From the listing that follows, reproduce only the lines from the one holding "R25: 27 (GND, VE) -> 220k (GND, VE)" through the one holding "R211: 11k (BUF, VX) -> 11k (SIG, VX)", both included, with no pictures.

> EXERCISE INPUTS
######

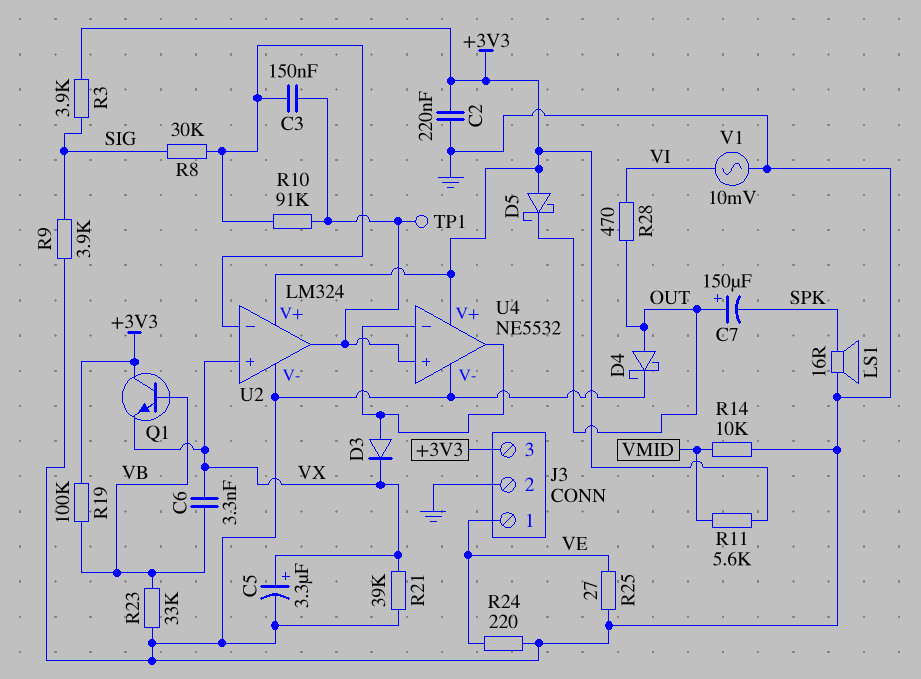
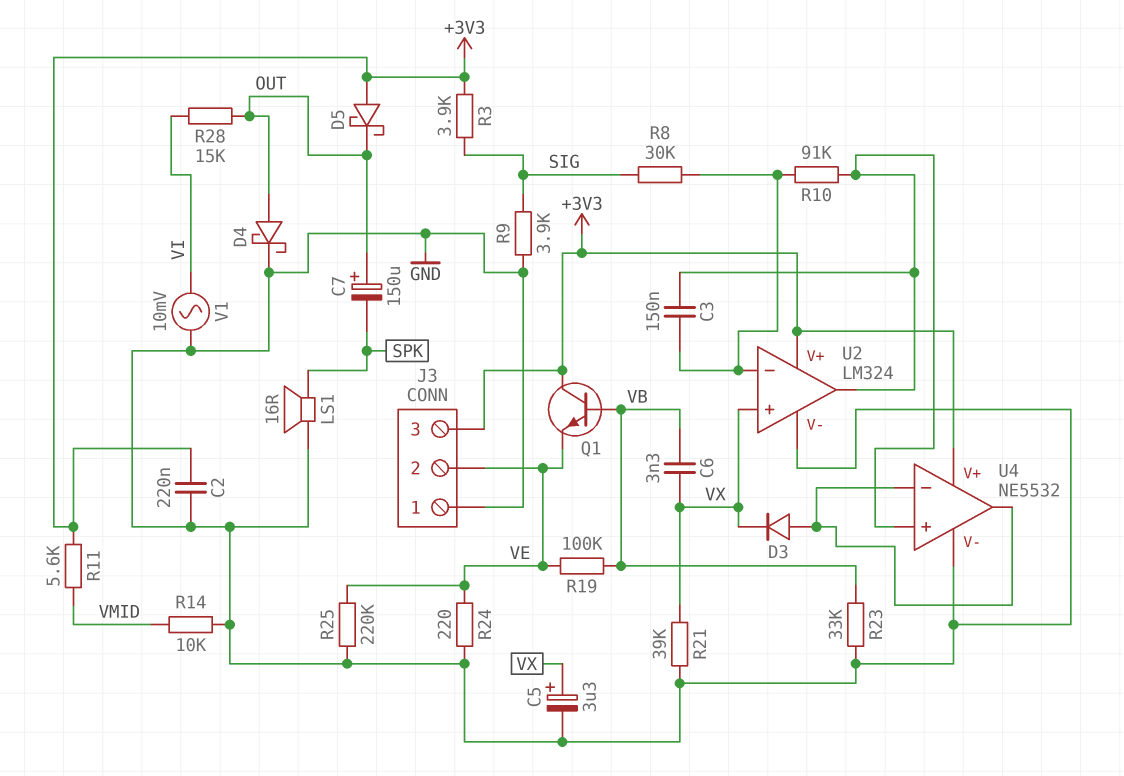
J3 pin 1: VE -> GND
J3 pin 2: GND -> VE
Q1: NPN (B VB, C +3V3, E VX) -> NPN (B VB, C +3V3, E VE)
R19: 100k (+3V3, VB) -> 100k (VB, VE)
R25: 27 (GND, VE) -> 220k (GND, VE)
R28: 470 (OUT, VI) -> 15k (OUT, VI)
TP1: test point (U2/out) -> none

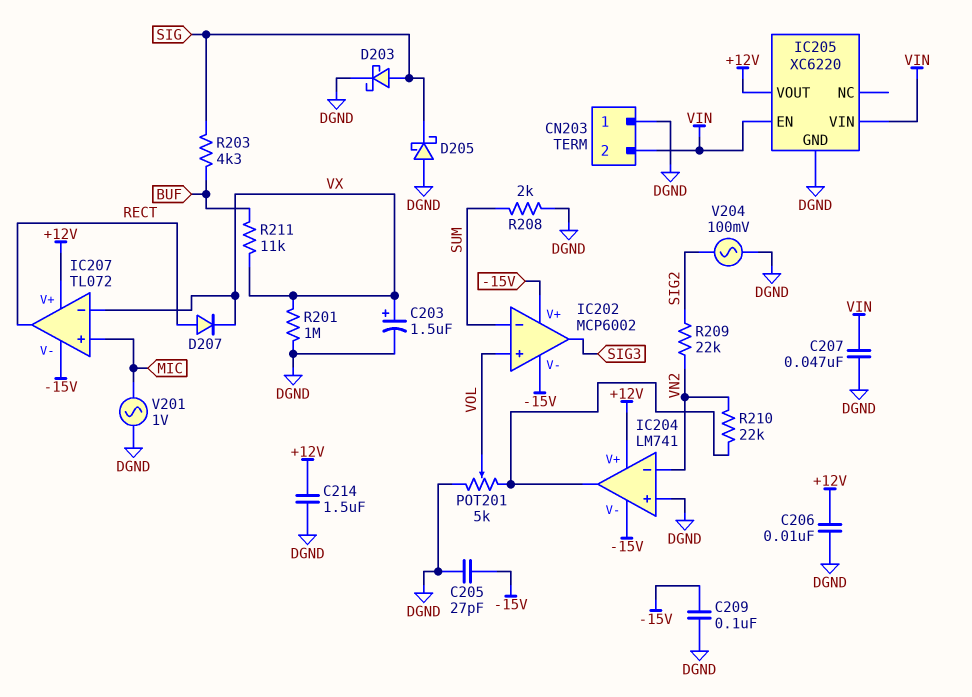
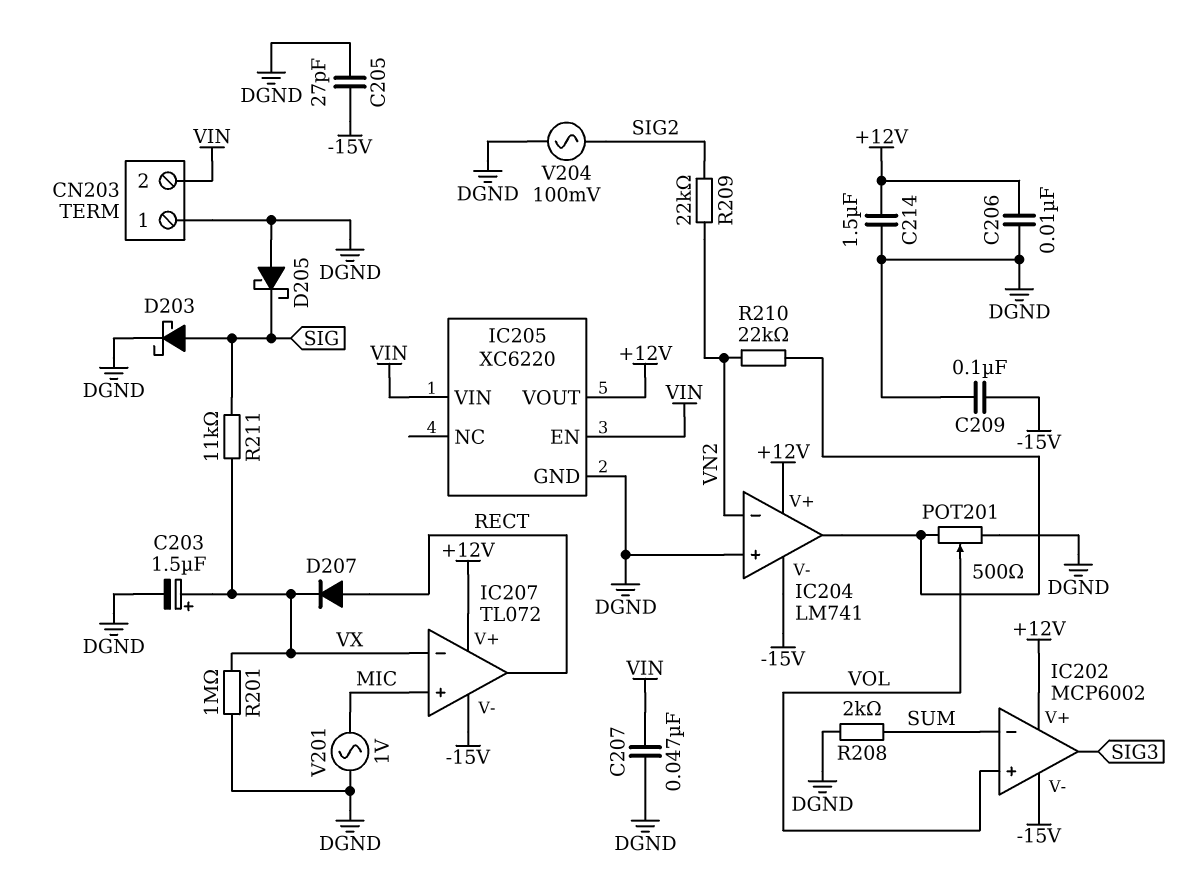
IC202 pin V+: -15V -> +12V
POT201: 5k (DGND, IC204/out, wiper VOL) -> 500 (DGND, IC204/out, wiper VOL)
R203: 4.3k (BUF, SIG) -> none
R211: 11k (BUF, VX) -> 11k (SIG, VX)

######

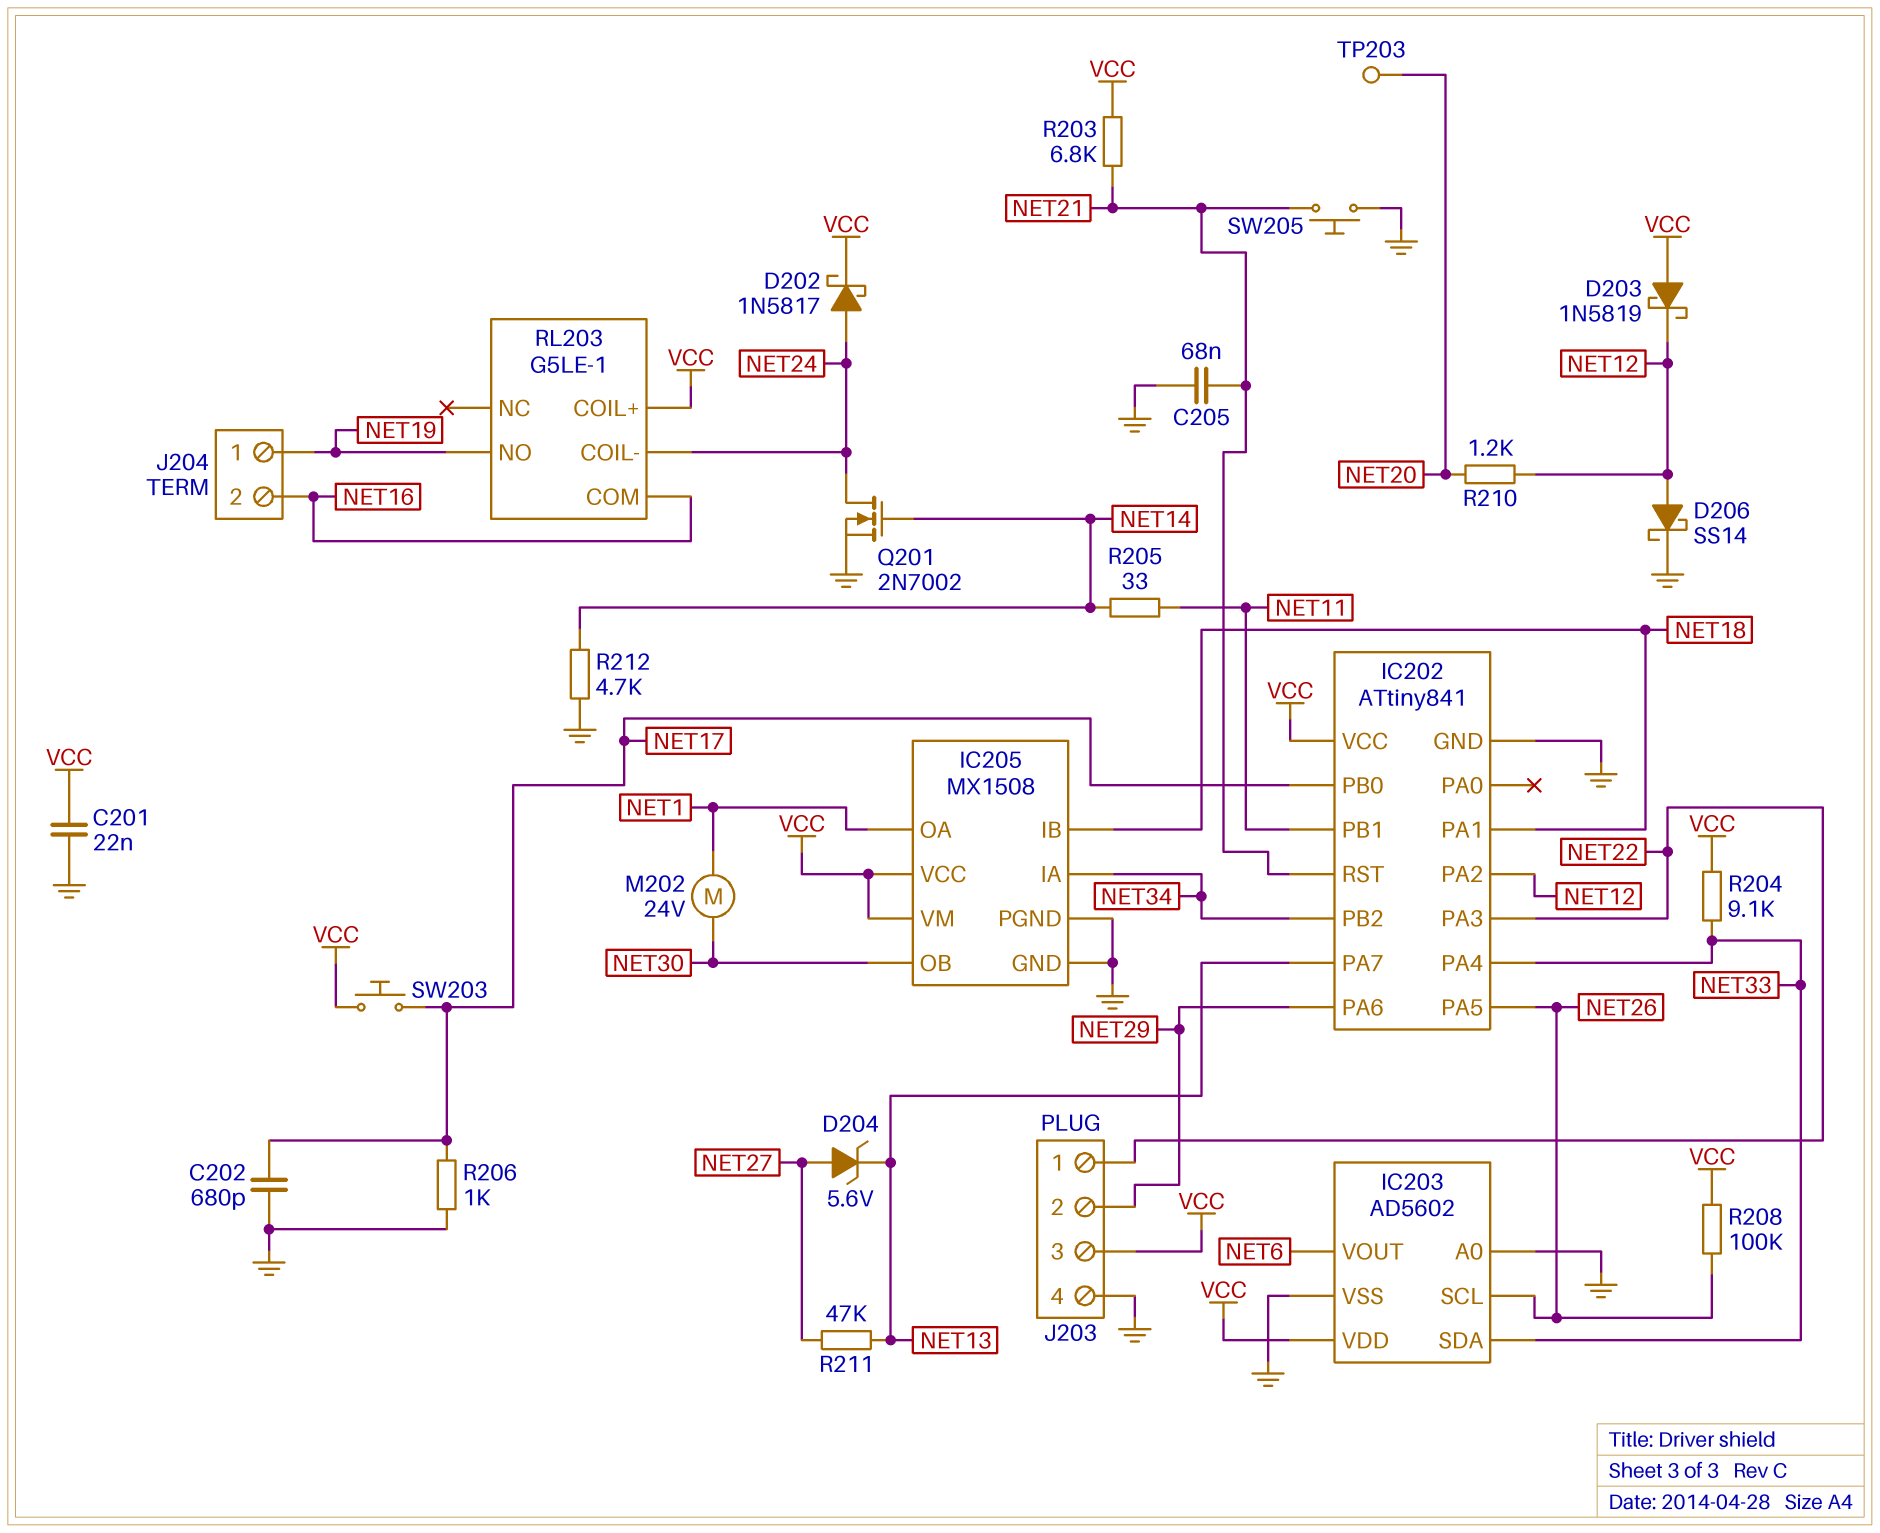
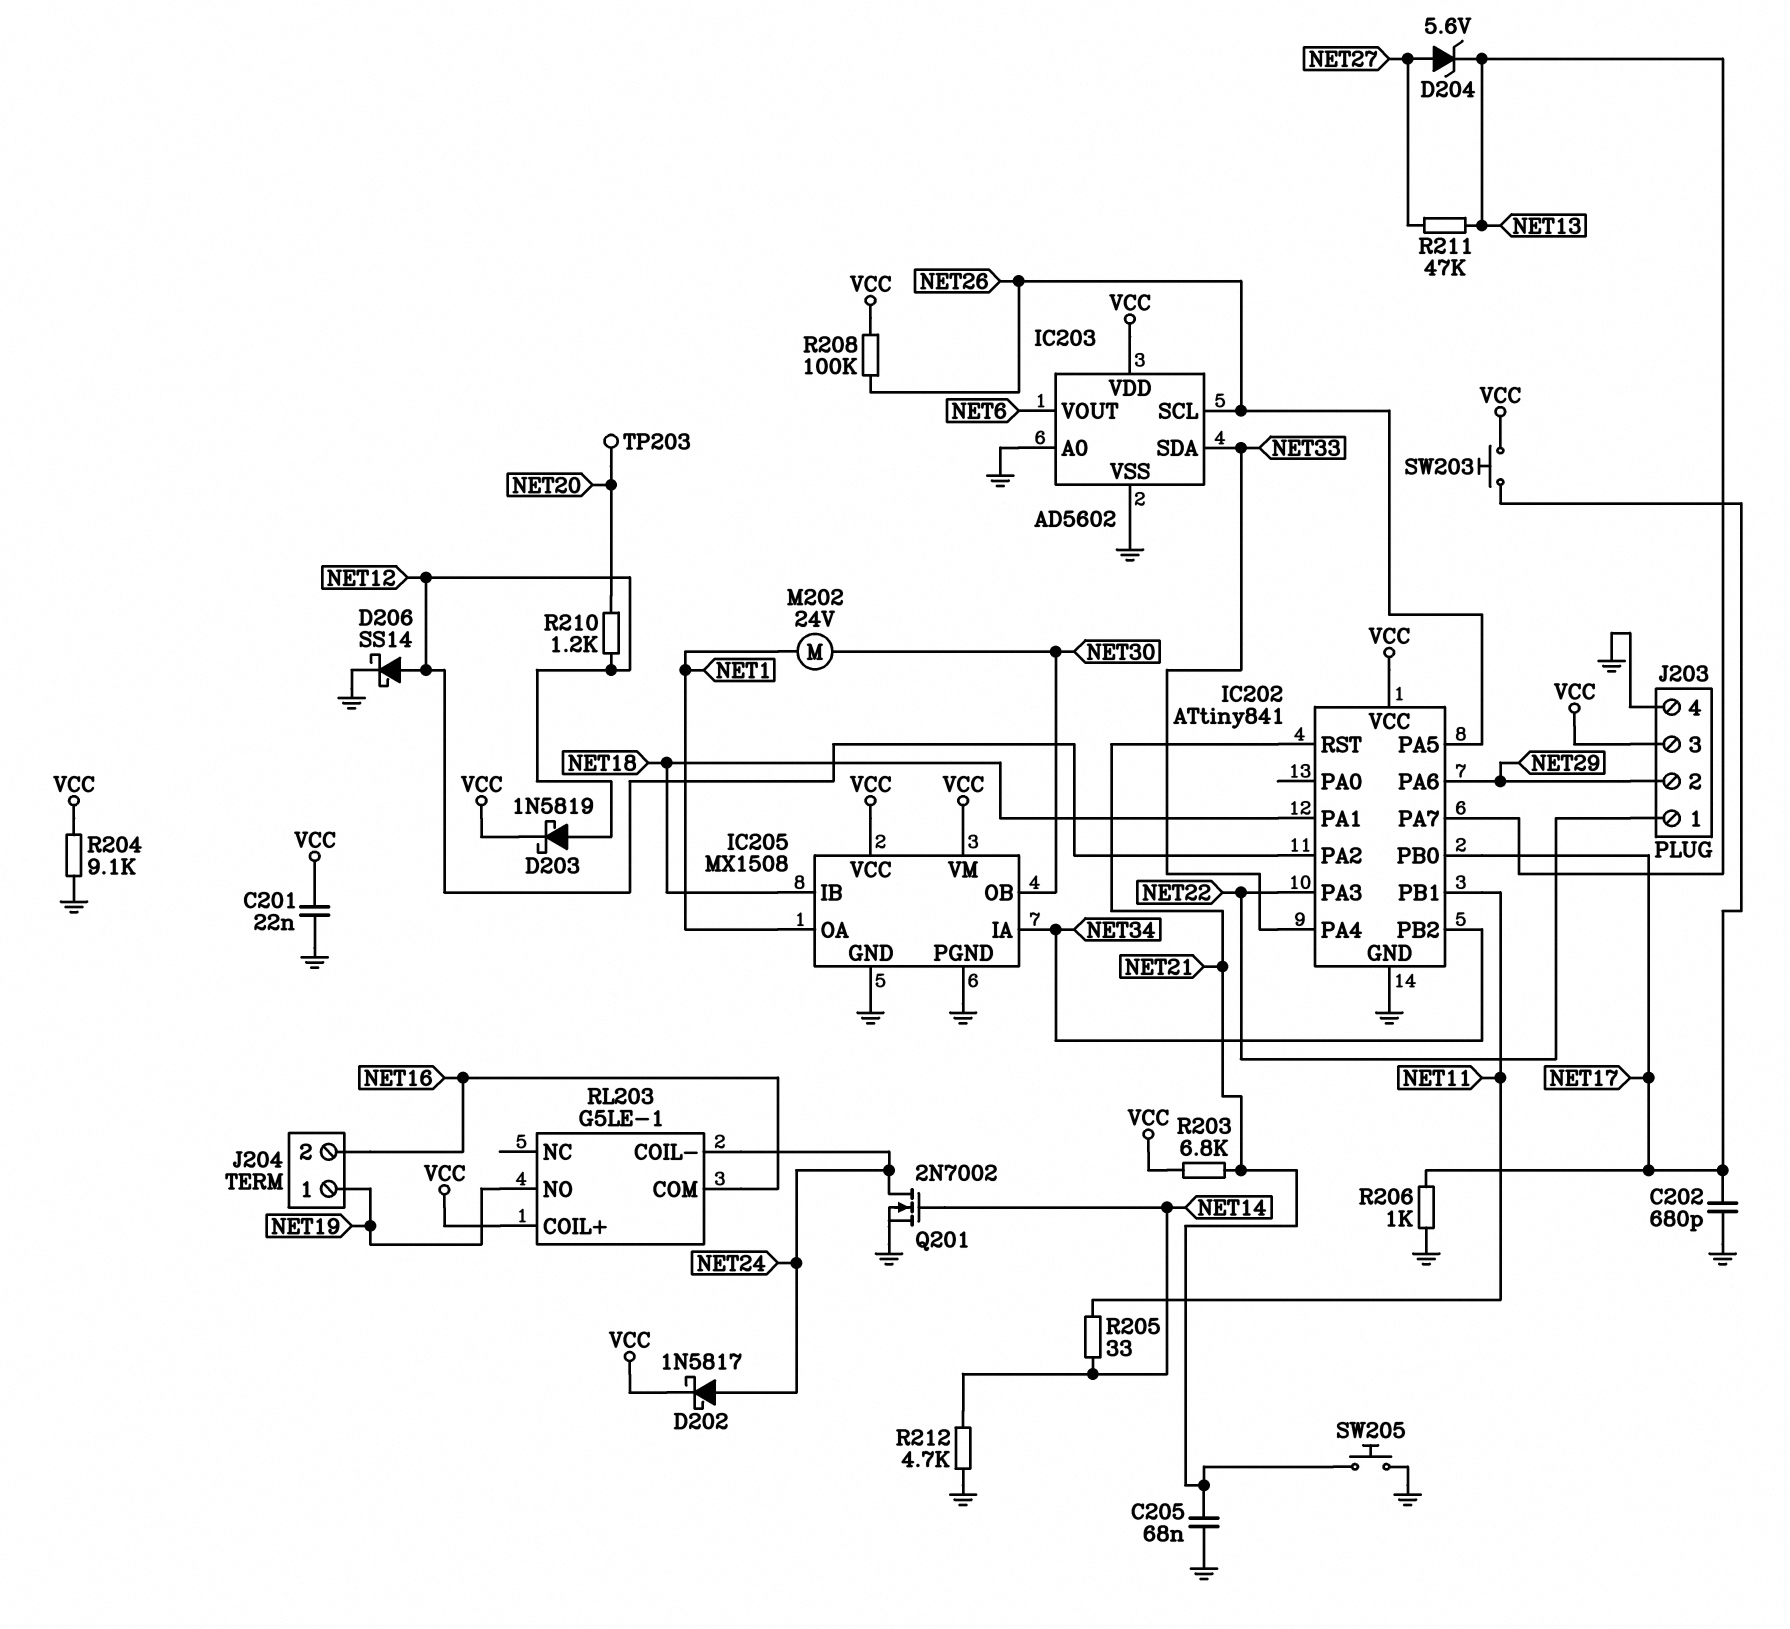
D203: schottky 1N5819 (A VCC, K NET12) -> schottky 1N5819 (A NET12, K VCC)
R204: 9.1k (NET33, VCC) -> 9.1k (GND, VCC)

######

> SOLUTION
R25: 27 (GND, VE) -> 220k (GND, VE)
R28: 470 (OUT, VI) -> 15k (OUT, VI)
TP1: test point (U2/out) -> none

IC202 pin V+: -15V -> +12V
POT201: 5k (DGND, IC204/out, wiper VOL) -> 500 (DGND, IC204/out, wiper VOL)
R203: 4.3k (BUF, SIG) -> none
R211: 11k (BUF, VX) -> 11k (SIG, VX)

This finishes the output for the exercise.